[Available records — start]
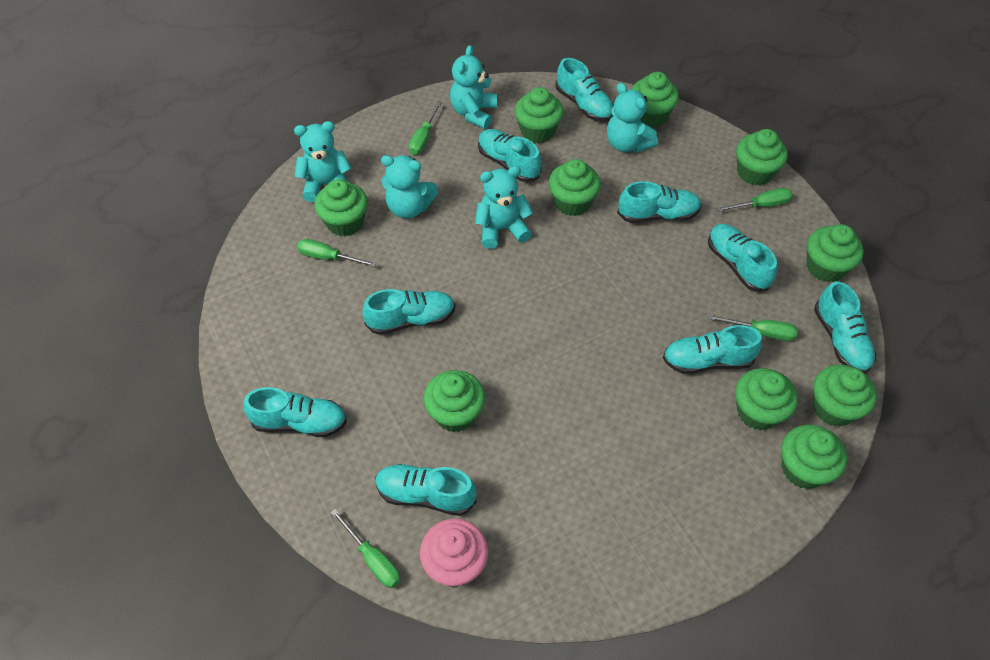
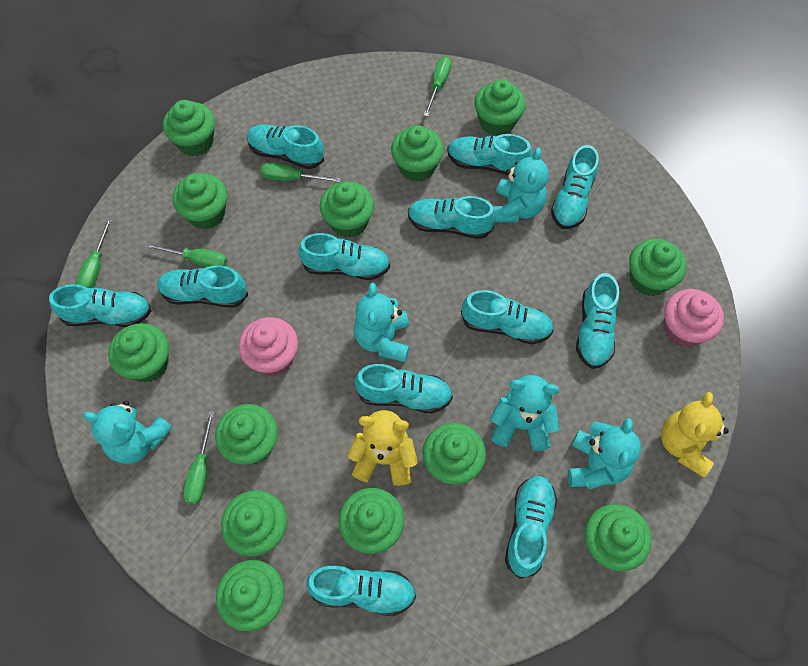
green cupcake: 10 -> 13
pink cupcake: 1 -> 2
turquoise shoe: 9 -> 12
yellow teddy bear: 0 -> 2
[Available records — finish]
[Available records — start]
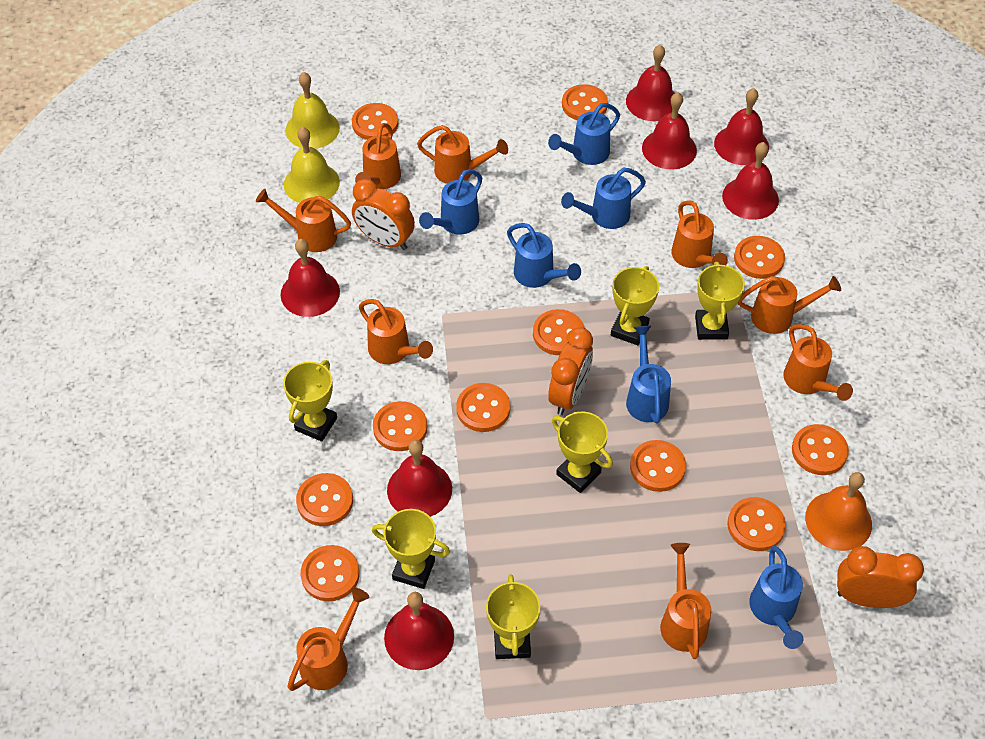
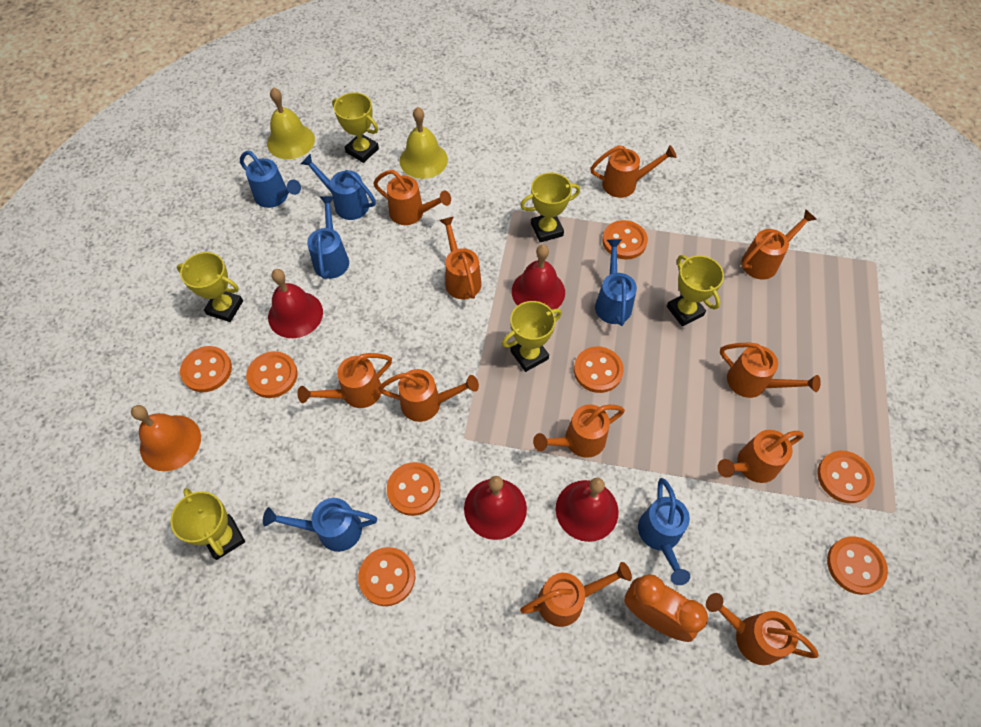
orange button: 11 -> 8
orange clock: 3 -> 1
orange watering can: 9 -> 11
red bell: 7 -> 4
[Available records — finish]
● Your objective
Copy out each line carrying the string "orange" from the data.

● Task output
orange button: 11 -> 8
orange clock: 3 -> 1
orange watering can: 9 -> 11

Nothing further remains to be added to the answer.